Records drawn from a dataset

┄┄┄┄┄┄┄┄┄┄

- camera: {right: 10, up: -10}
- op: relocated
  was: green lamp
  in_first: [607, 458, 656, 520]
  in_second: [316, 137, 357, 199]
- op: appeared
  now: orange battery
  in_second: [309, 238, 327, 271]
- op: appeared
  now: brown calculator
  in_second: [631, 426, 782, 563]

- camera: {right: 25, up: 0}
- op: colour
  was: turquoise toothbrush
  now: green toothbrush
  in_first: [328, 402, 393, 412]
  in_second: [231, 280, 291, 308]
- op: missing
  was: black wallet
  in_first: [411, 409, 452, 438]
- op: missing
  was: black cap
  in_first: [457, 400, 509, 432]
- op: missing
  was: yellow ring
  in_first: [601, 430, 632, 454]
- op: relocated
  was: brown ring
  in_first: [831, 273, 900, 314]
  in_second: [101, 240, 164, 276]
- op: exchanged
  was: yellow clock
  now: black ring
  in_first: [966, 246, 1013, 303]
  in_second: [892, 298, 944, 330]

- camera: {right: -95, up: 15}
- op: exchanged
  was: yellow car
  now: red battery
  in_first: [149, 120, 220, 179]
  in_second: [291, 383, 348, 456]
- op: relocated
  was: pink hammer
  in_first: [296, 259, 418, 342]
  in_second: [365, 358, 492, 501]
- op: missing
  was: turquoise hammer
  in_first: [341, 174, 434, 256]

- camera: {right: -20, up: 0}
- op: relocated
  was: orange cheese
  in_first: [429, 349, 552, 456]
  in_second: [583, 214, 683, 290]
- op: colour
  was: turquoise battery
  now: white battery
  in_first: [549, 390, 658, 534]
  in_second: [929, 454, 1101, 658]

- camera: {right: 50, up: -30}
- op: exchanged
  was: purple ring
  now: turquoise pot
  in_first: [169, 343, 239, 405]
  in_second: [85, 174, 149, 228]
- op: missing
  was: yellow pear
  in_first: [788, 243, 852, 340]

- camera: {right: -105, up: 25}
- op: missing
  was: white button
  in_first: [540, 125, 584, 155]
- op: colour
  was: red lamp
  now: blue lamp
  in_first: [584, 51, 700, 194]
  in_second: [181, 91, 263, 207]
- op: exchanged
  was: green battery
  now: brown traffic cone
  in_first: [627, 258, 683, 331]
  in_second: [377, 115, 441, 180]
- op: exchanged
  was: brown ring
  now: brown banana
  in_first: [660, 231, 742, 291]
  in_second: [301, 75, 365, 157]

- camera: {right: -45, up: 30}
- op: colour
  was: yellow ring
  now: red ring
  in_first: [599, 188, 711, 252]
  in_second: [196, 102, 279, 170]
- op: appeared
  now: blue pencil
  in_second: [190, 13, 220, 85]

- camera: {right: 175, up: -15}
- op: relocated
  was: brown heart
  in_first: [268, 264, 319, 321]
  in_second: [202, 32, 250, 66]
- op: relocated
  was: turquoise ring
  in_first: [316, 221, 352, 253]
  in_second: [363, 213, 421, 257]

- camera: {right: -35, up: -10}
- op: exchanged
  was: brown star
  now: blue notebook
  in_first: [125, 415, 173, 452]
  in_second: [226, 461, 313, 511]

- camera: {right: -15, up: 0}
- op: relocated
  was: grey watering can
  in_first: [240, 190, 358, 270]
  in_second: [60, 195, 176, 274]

┄┄┄┄┄┄┄┄┄┄

▸ **What the task requires**
Only the lines from the beginning of the data above through the line containing "was: black cap" should be repeated, exactly as they appear.

▸ **Worked solution**
- camera: {right: 10, up: -10}
- op: relocated
  was: green lamp
  in_first: [607, 458, 656, 520]
  in_second: [316, 137, 357, 199]
- op: appeared
  now: orange battery
  in_second: [309, 238, 327, 271]
- op: appeared
  now: brown calculator
  in_second: [631, 426, 782, 563]

- camera: {right: 25, up: 0}
- op: colour
  was: turquoise toothbrush
  now: green toothbrush
  in_first: [328, 402, 393, 412]
  in_second: [231, 280, 291, 308]
- op: missing
  was: black wallet
  in_first: [411, 409, 452, 438]
- op: missing
  was: black cap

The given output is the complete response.